What lines in the entries below contain the word "exercise"? Copy all of them.

[Dataset excerpts]
▬▬▬

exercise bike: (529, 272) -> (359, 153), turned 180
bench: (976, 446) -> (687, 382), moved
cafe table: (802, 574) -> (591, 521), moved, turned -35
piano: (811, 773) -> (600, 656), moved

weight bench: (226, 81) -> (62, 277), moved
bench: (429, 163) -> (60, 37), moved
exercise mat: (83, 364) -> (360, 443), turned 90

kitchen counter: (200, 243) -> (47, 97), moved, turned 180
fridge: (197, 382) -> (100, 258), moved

▬▬▬

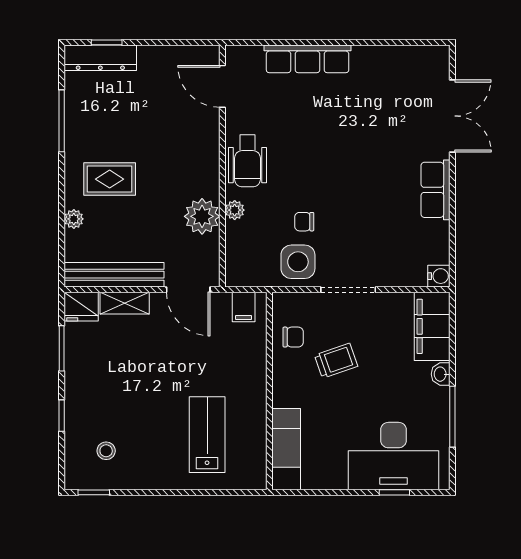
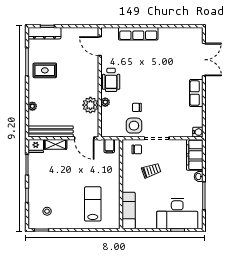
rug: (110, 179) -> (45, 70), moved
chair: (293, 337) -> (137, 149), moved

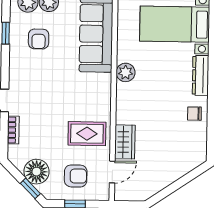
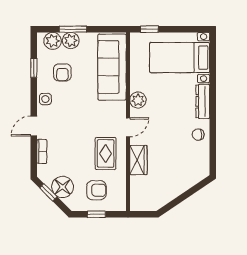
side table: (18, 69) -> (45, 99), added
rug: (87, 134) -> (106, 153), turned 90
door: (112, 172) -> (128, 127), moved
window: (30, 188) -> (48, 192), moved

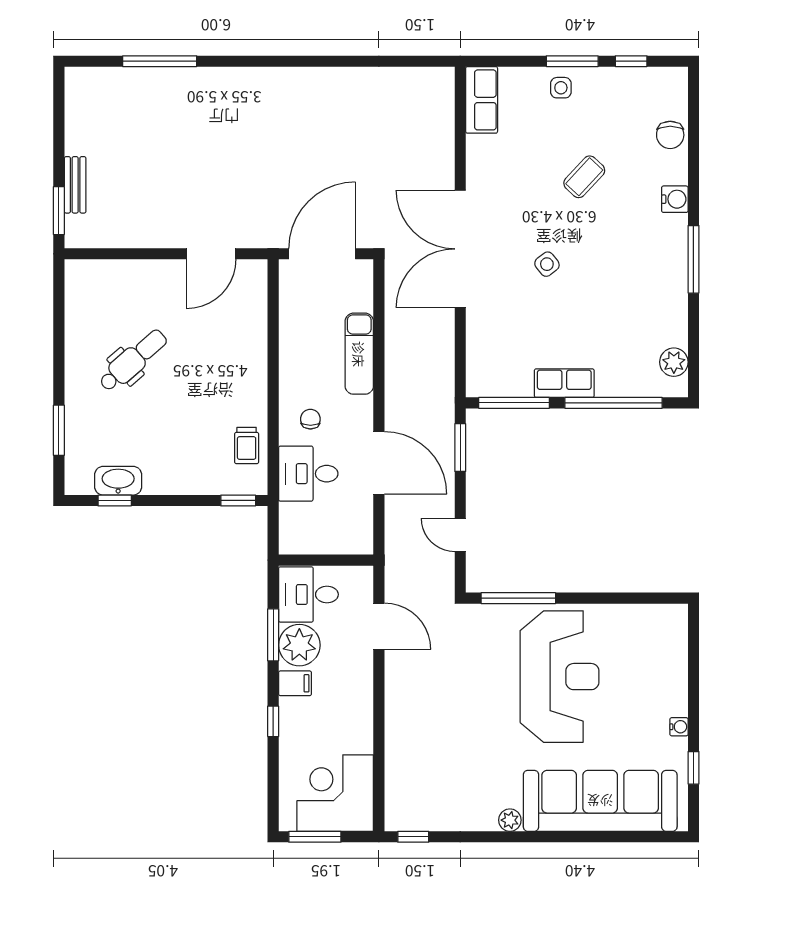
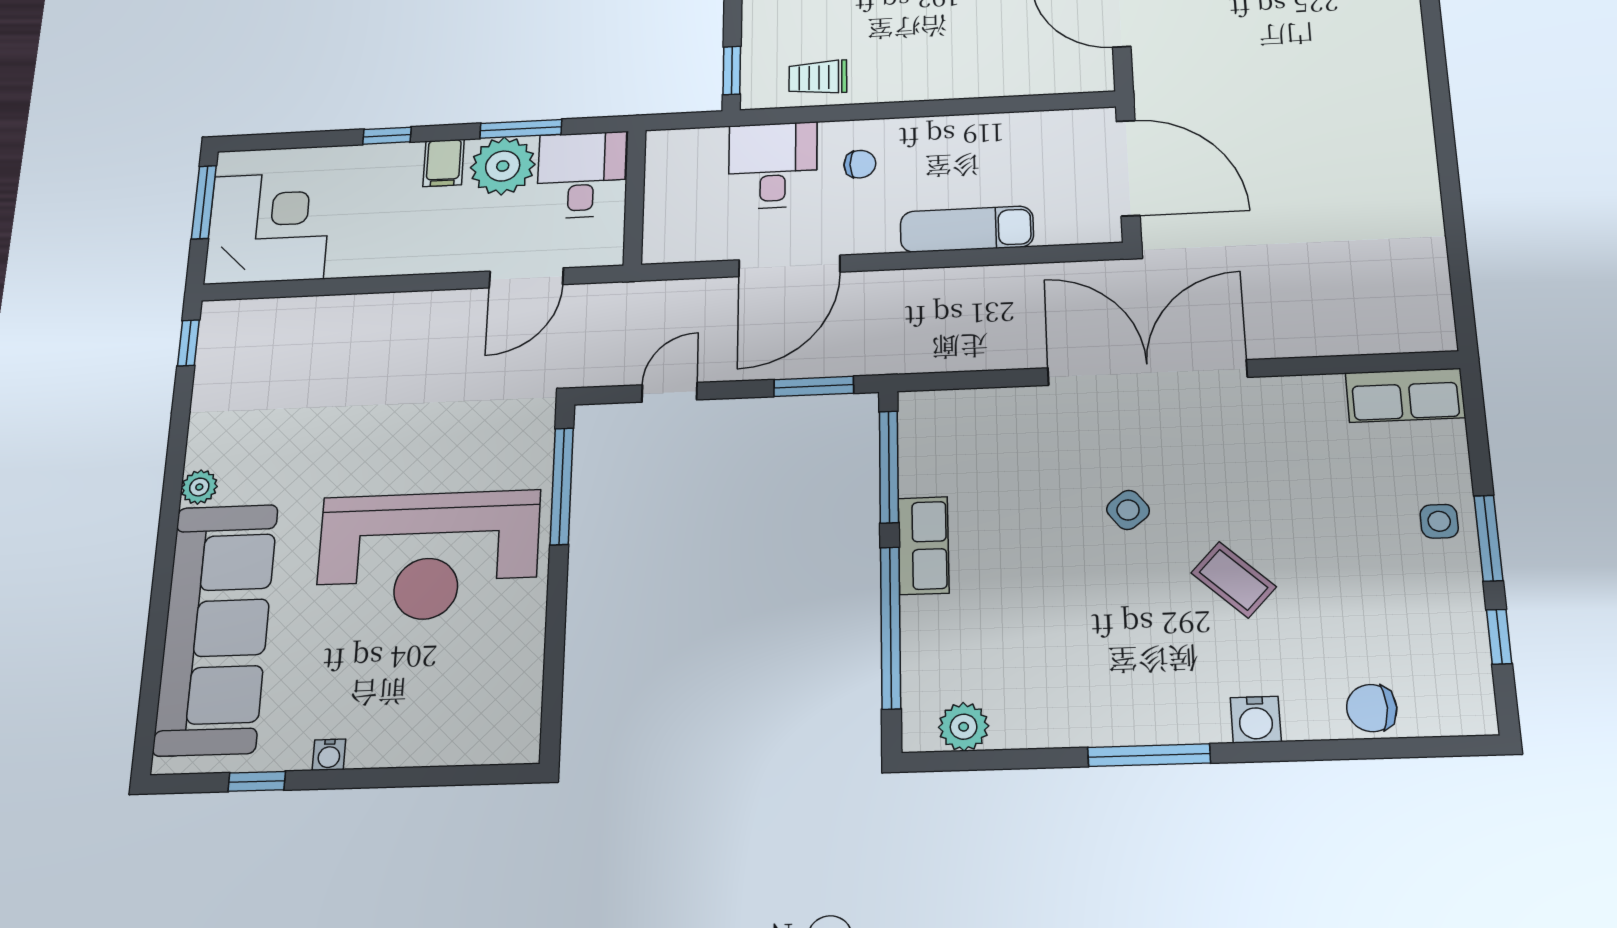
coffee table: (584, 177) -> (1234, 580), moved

▬▬▬

[RESULT BELOW]
exercise bike: (529, 272) -> (359, 153), turned 180
exercise mat: (83, 364) -> (360, 443), turned 90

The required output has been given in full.